DATA EXCERPTS Block Start
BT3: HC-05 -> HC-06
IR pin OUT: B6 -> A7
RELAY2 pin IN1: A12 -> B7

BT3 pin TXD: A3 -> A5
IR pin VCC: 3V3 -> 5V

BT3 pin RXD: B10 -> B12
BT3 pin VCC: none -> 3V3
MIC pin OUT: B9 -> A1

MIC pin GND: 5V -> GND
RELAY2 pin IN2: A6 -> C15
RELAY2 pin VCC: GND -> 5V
DATA EXCERPTS Block End
DATA EXCERPTS Block Start
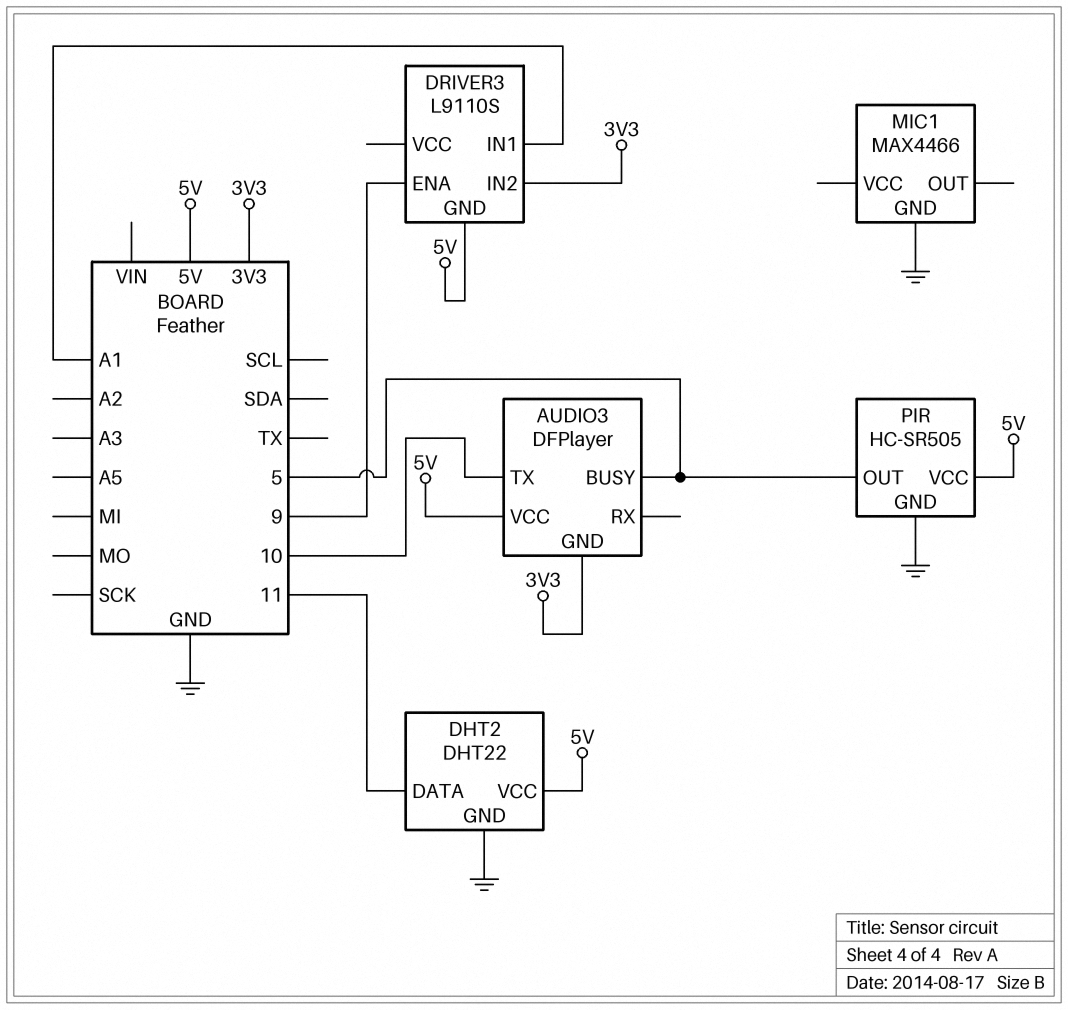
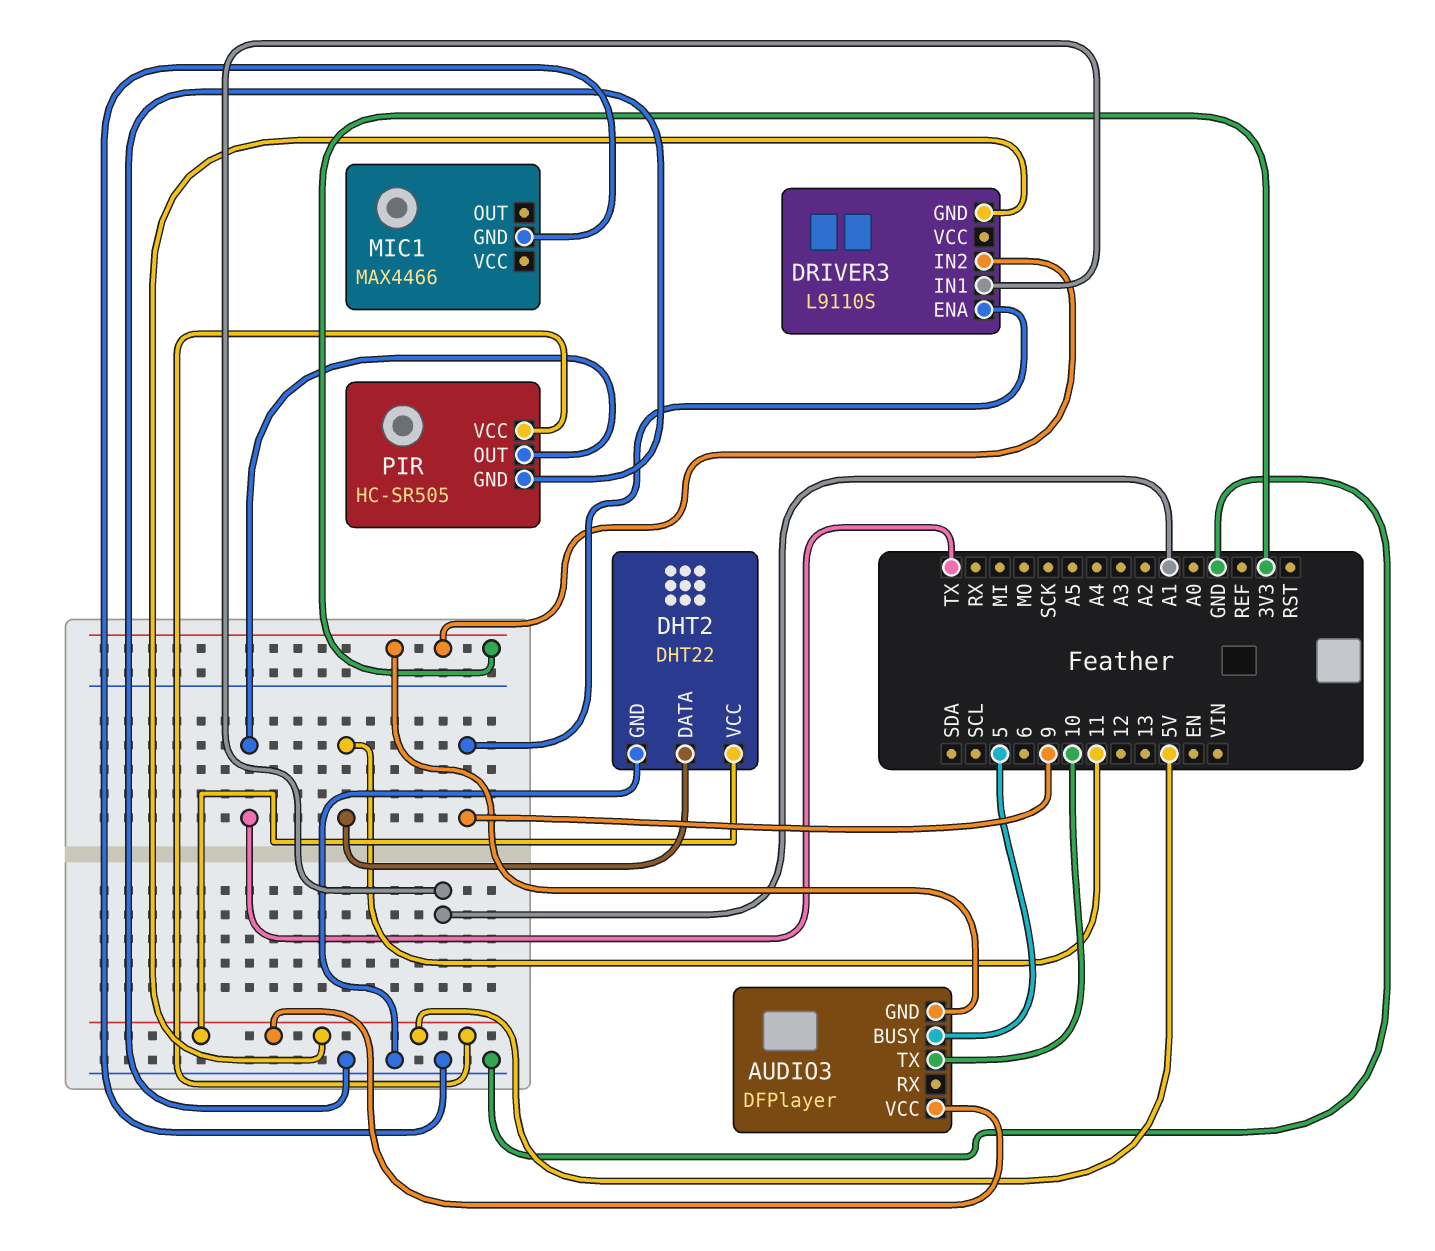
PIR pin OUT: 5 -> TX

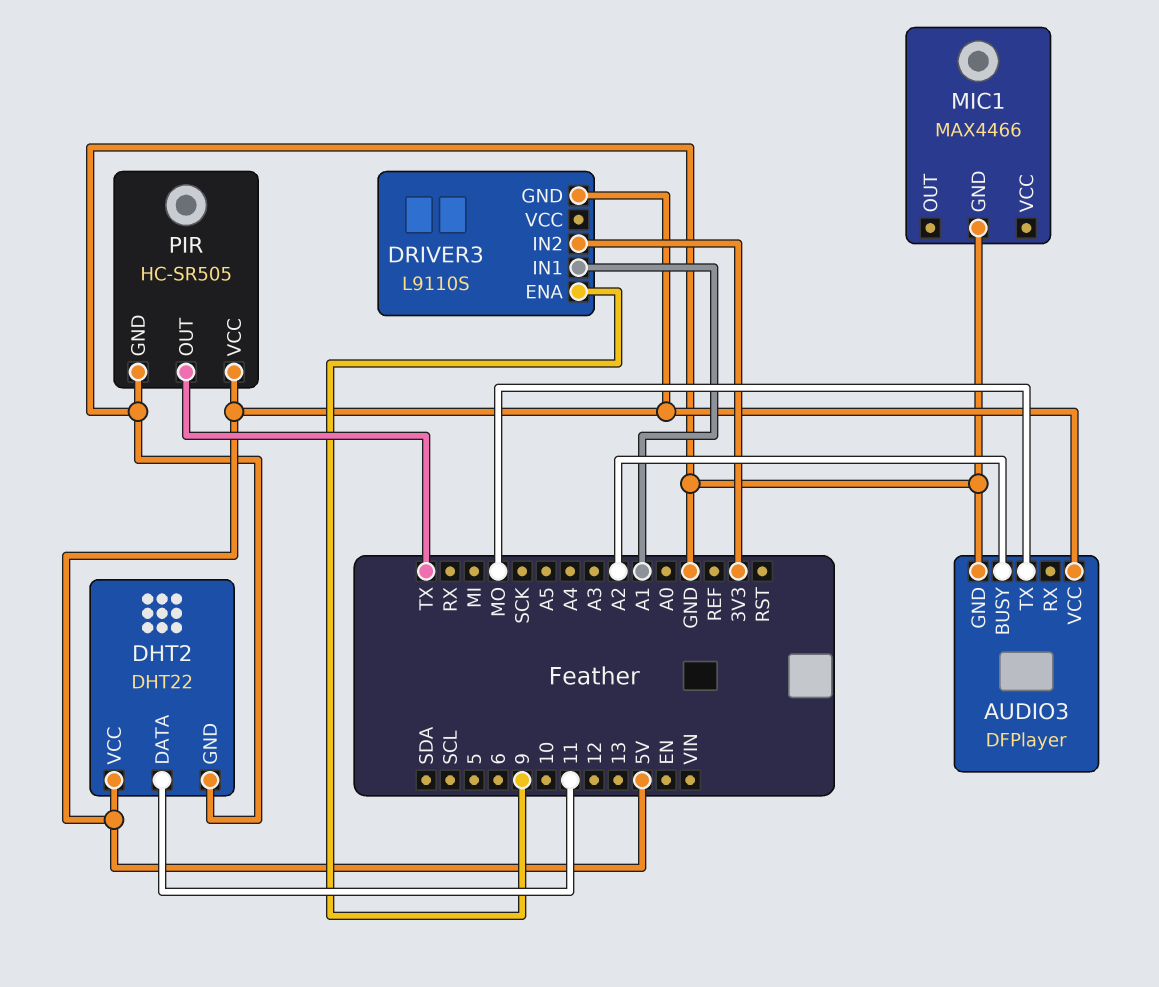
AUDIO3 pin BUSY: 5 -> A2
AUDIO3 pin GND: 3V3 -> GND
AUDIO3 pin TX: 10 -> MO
DATA EXCERPTS Block End
DATA EXCERPTS Block Start
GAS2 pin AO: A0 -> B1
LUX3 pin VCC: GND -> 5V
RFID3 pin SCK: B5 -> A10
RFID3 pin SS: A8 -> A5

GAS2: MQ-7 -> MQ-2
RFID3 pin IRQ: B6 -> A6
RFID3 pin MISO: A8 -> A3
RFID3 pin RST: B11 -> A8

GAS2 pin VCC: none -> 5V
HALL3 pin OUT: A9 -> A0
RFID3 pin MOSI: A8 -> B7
DATA EXCERPTS Block End
REQUIRED WORK |
Your task is to transcribe, with no changes, only the lines of the listing above that lie between the line holding "RFID3 pin SS: A8 -> A5" and the line holding "RFID3 pin MOSI: A8 -> B7", inclusive.

ANSWER TO THE PROBLEM |
RFID3 pin SS: A8 -> A5

GAS2: MQ-7 -> MQ-2
RFID3 pin IRQ: B6 -> A6
RFID3 pin MISO: A8 -> A3
RFID3 pin RST: B11 -> A8

GAS2 pin VCC: none -> 5V
HALL3 pin OUT: A9 -> A0
RFID3 pin MOSI: A8 -> B7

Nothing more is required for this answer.